START Records for this exercise

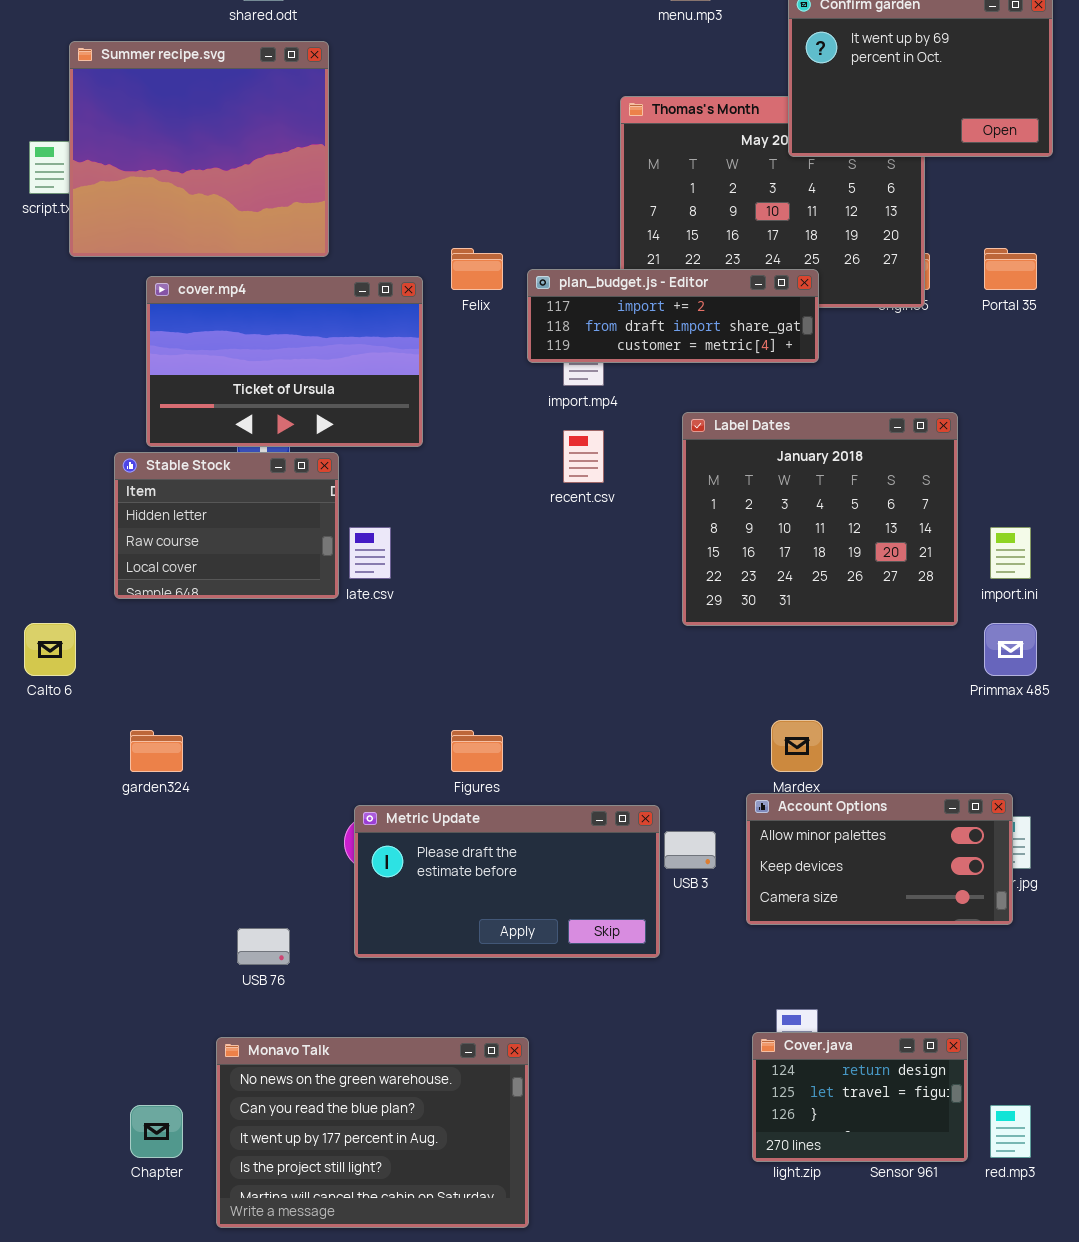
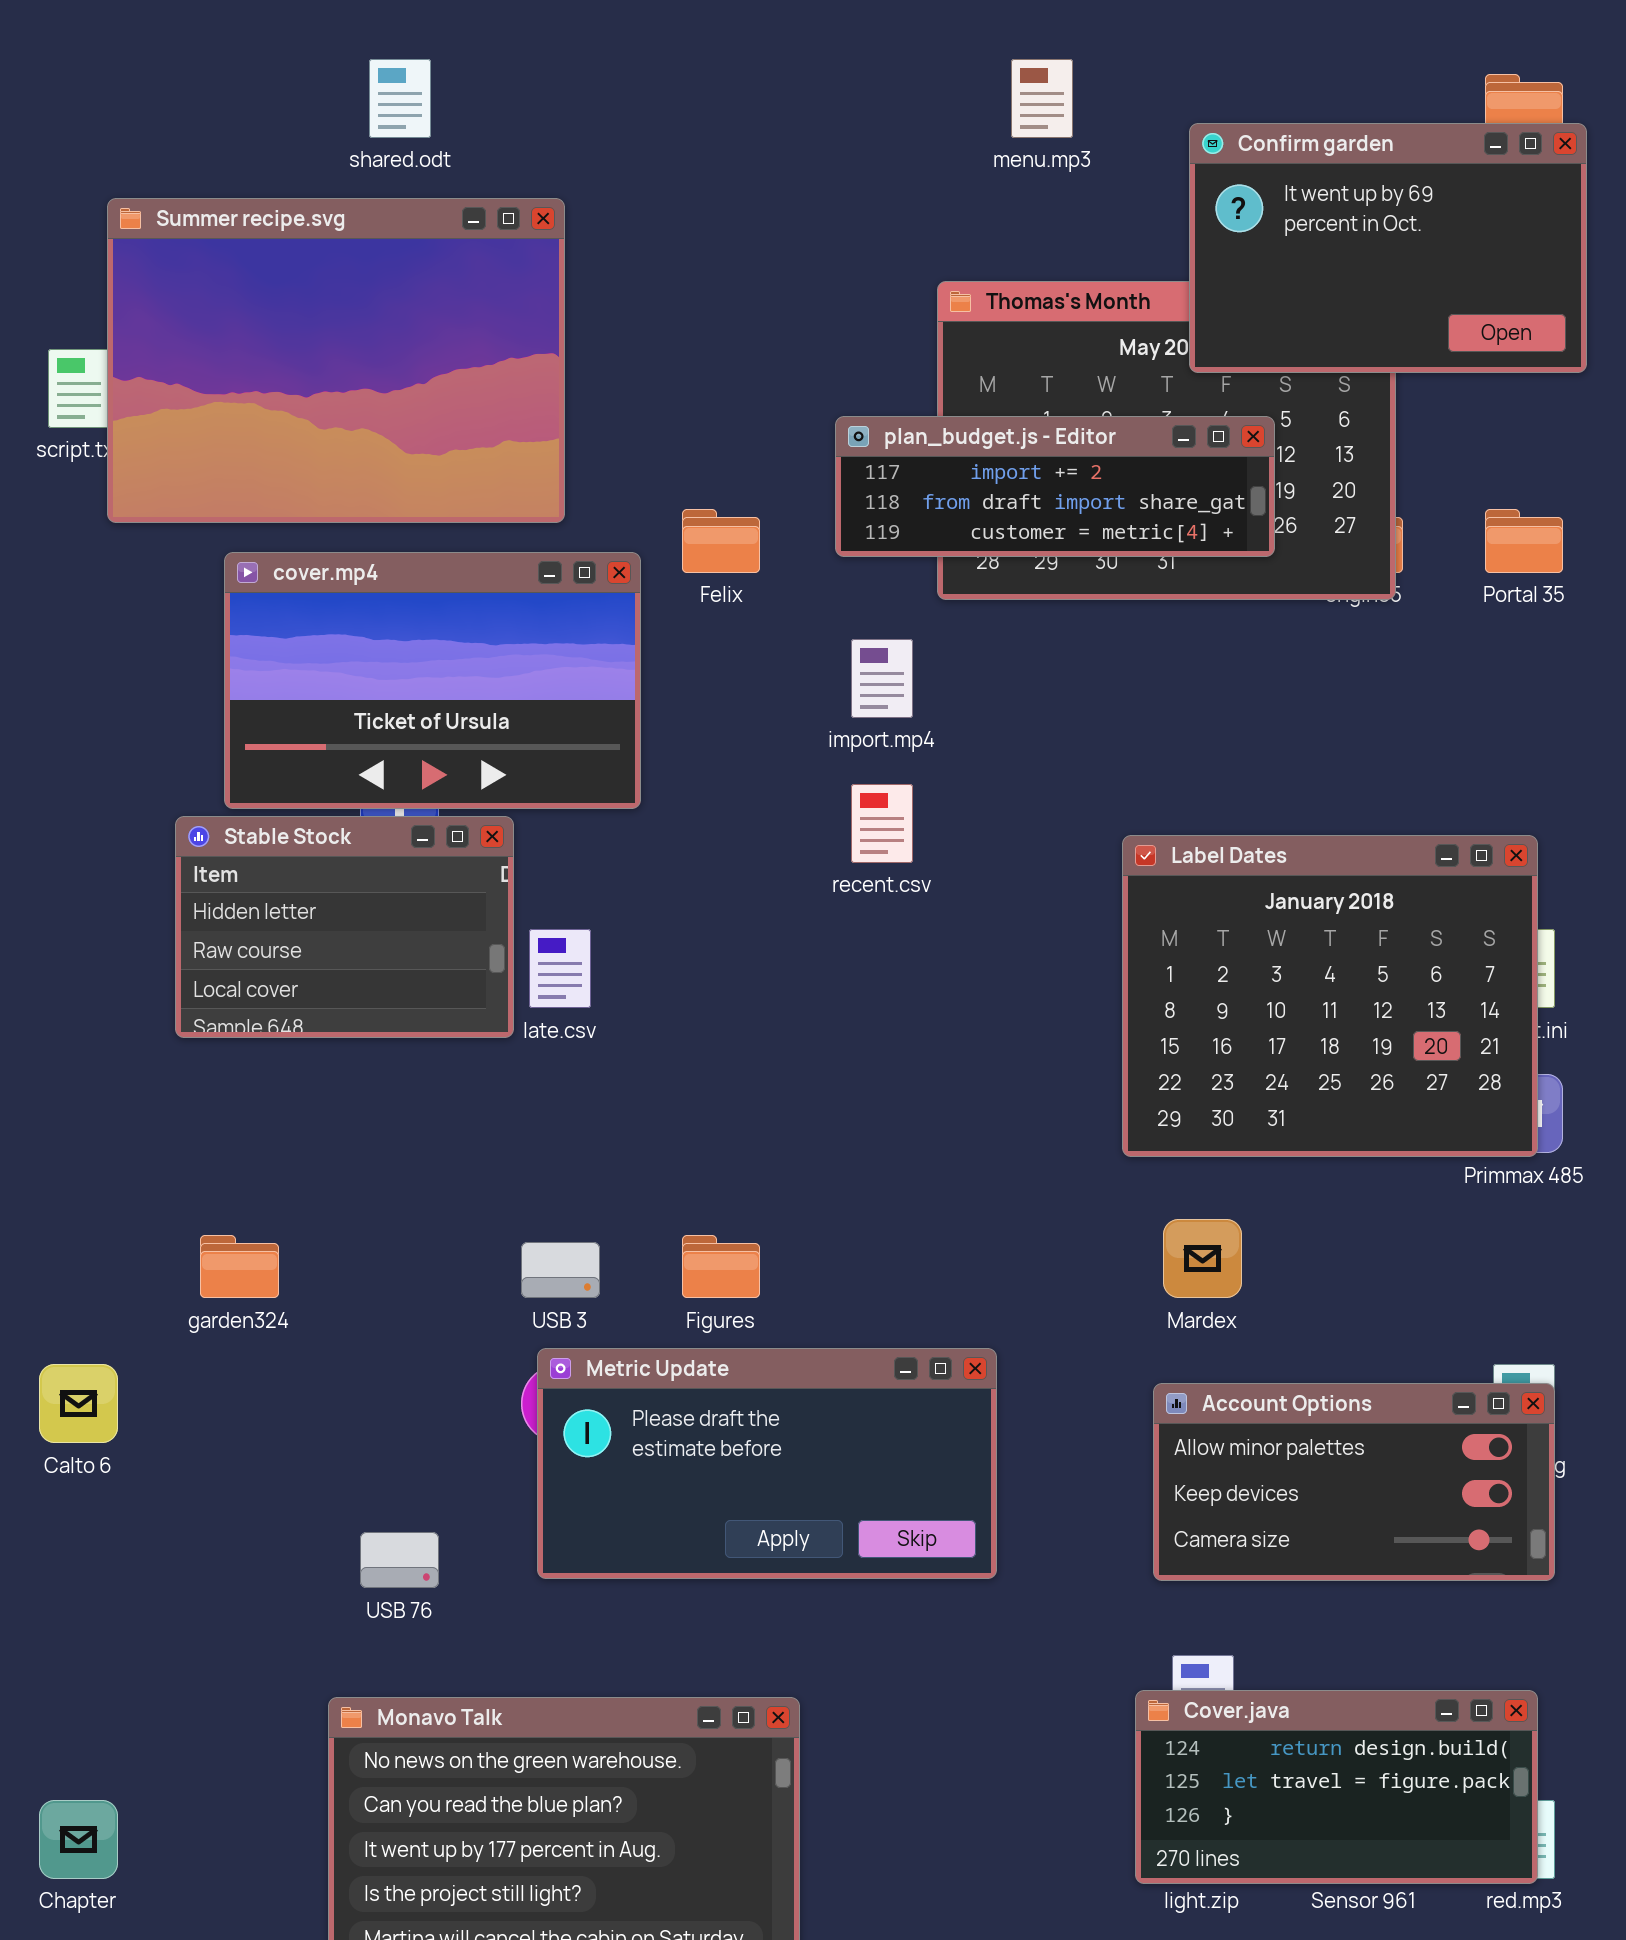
Summer recipe.svg: [69,41,329,257] -> [107,198,565,523], resized
plan_budget.js - Editor: [527,269,819,363] -> [835,416,1275,557], moved
Label Dates: [682,412,958,626] -> [1122,835,1538,1157], moved
Calto 6: [24,623,76,676] -> [39,1364,118,1443], moved
Account Options: [746,793,1013,925] -> [1153,1383,1555,1581], moved
USB 3: [664,831,716,869] -> [521,1242,600,1298], moved
Cover.java: [752,1032,968,1162] -> [1135,1690,1538,1884], resized
Chapter: [130,1105,183,1158] -> [39,1800,118,1879], moved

END Records for this exercise

#### To do
Print the material above once more, exactly, minus the pictures.

#### Answer area
Summer recipe.svg: [69,41,329,257] -> [107,198,565,523], resized
plan_budget.js - Editor: [527,269,819,363] -> [835,416,1275,557], moved
Label Dates: [682,412,958,626] -> [1122,835,1538,1157], moved
Calto 6: [24,623,76,676] -> [39,1364,118,1443], moved
Account Options: [746,793,1013,925] -> [1153,1383,1555,1581], moved
USB 3: [664,831,716,869] -> [521,1242,600,1298], moved
Cover.java: [752,1032,968,1162] -> [1135,1690,1538,1884], resized
Chapter: [130,1105,183,1158] -> [39,1800,118,1879], moved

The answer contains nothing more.